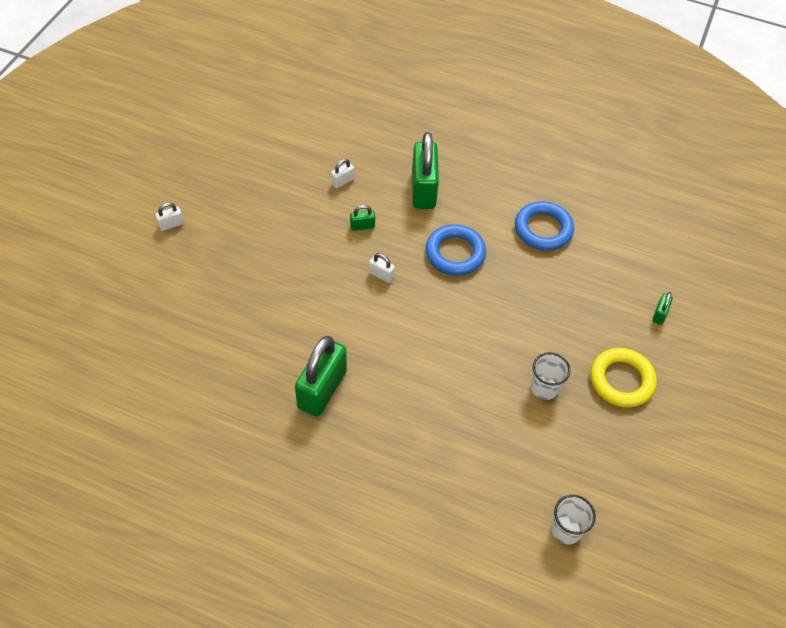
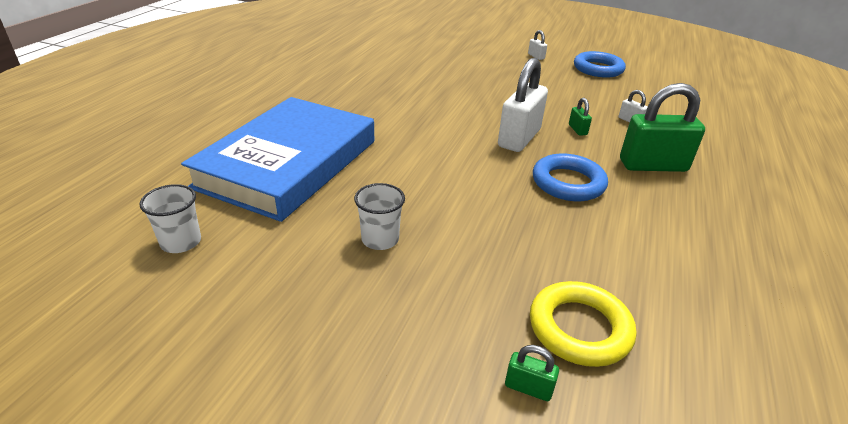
camera: 90 degrees right, 20 degrees down
green padlock [295,336,347,417] -> none
white padlock [369,253,395,283] -> white padlock [498,58,548,152], size x2.32
blue ring [515,201,574,251] -> blue ring moved to [574,51,626,78]
yellow ring [590,348,657,408] -> yellow ring moved to [530,281,636,367]
none -> blue book [181,97,374,222]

########

Exercise goal: Give the number of lines above containing the word "blue", with no other text.

Expected answer: 2